Try it
Collect every line of the records below that contains the word "camera".

Data under study
++++

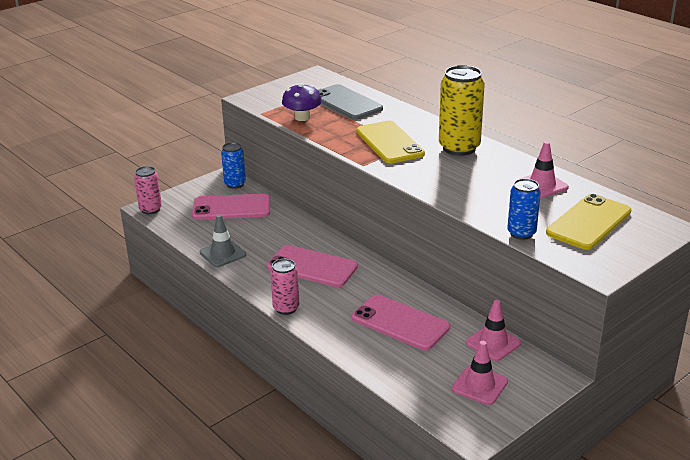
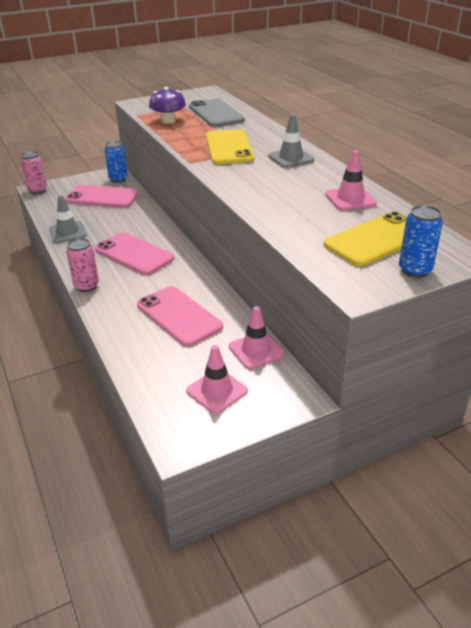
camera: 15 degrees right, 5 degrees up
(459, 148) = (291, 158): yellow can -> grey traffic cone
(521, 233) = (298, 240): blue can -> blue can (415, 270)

++++

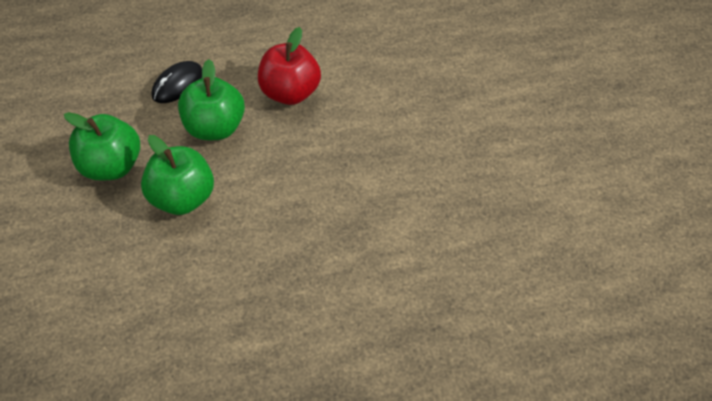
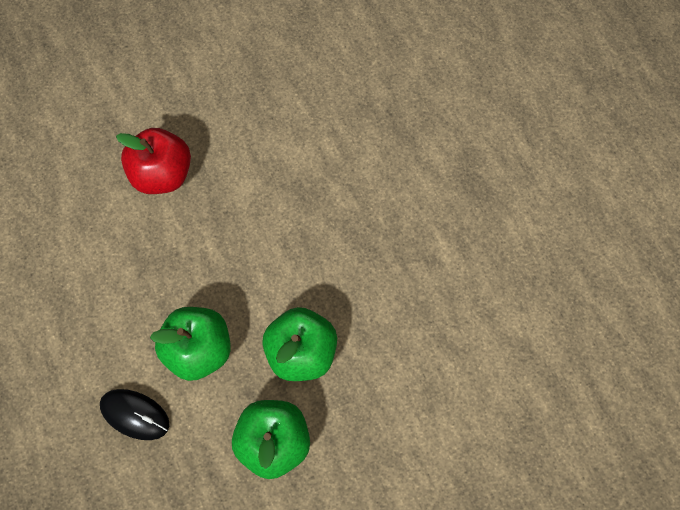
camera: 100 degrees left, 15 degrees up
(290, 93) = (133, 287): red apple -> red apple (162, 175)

++++

Reply to the task
camera: 15 degrees right, 5 degrees up
camera: 100 degrees left, 15 degrees up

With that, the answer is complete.